YOUR OBJECTIVE —
Exactly as they stand, give the records below again, with no images.

Start of DATASET EXTRACT

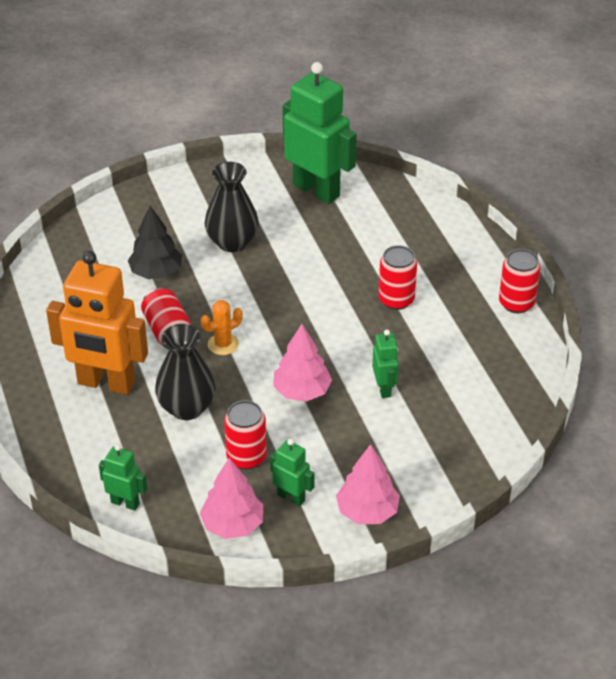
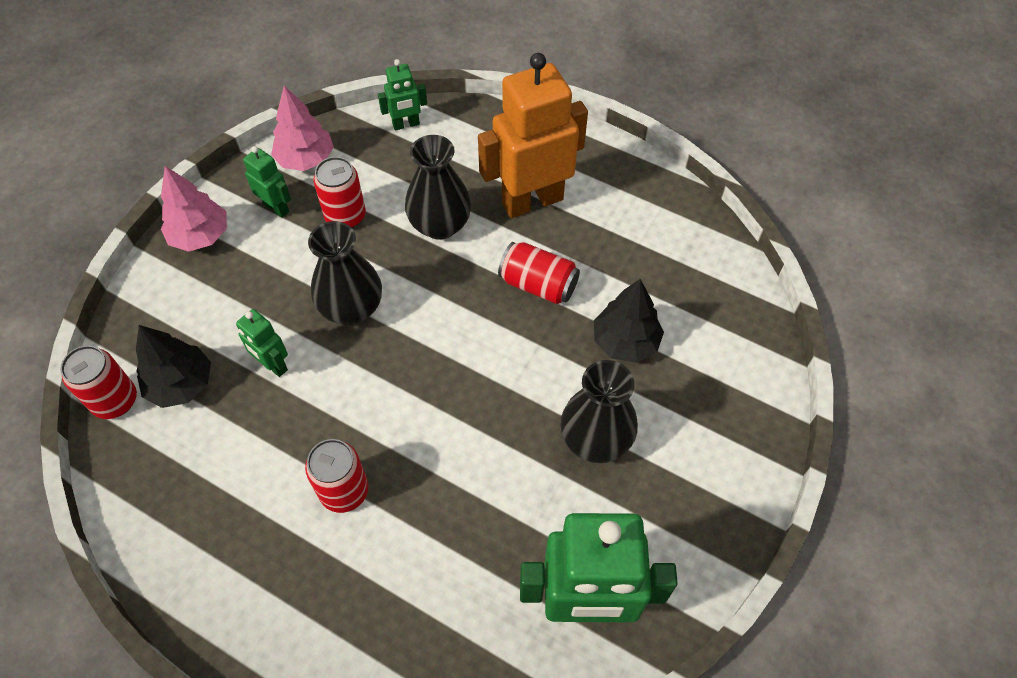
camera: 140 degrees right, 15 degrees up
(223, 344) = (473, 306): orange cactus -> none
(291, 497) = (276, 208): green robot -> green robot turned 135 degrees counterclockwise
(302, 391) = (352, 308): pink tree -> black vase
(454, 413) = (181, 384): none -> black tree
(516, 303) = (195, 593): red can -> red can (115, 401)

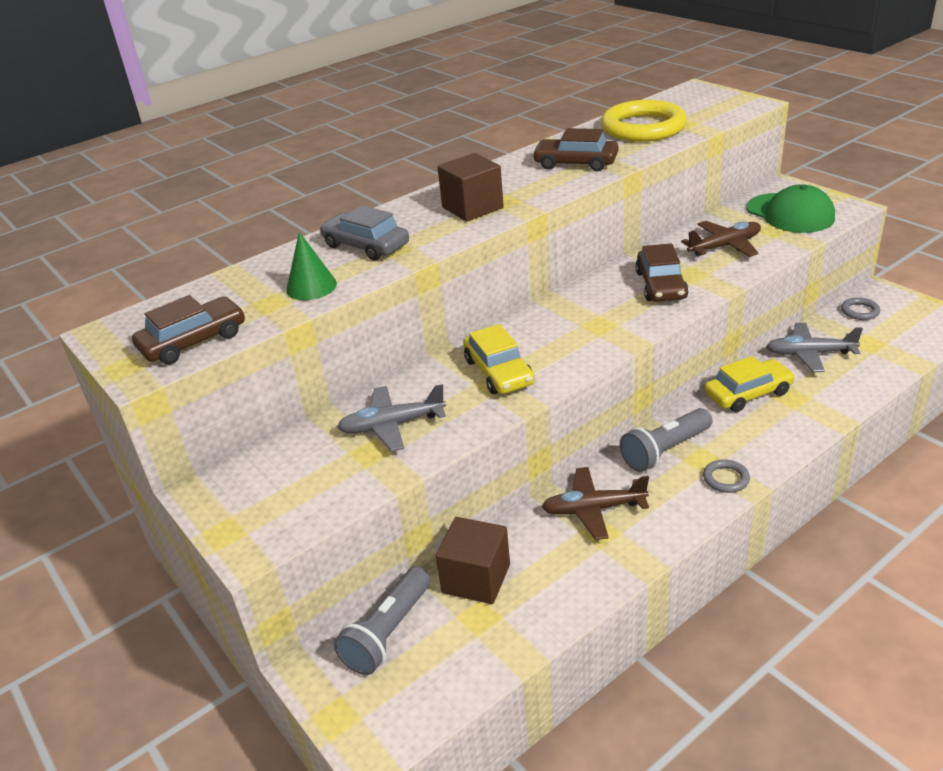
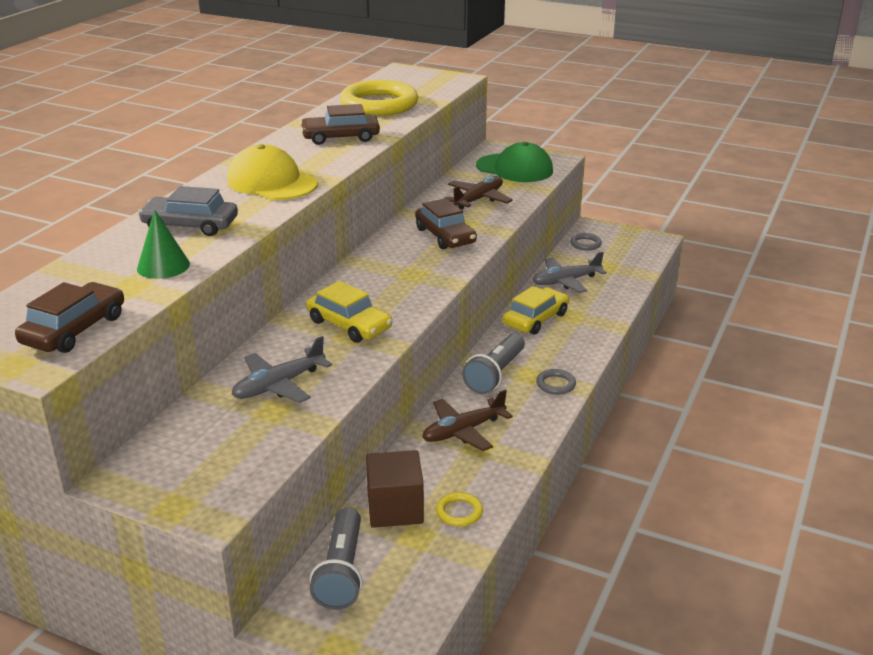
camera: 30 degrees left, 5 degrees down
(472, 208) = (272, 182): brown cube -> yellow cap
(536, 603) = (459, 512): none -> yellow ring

End of DATASET EXTRACT

SOLUTION —
camera: 140 degrees right, 15 degrees up
(223, 344) = (473, 306): orange cactus -> none
(291, 497) = (276, 208): green robot -> green robot turned 135 degrees counterclockwise
(302, 391) = (352, 308): pink tree -> black vase
(454, 413) = (181, 384): none -> black tree
(516, 303) = (195, 593): red can -> red can (115, 401)

camera: 30 degrees left, 5 degrees down
(472, 208) = (272, 182): brown cube -> yellow cap
(536, 603) = (459, 512): none -> yellow ring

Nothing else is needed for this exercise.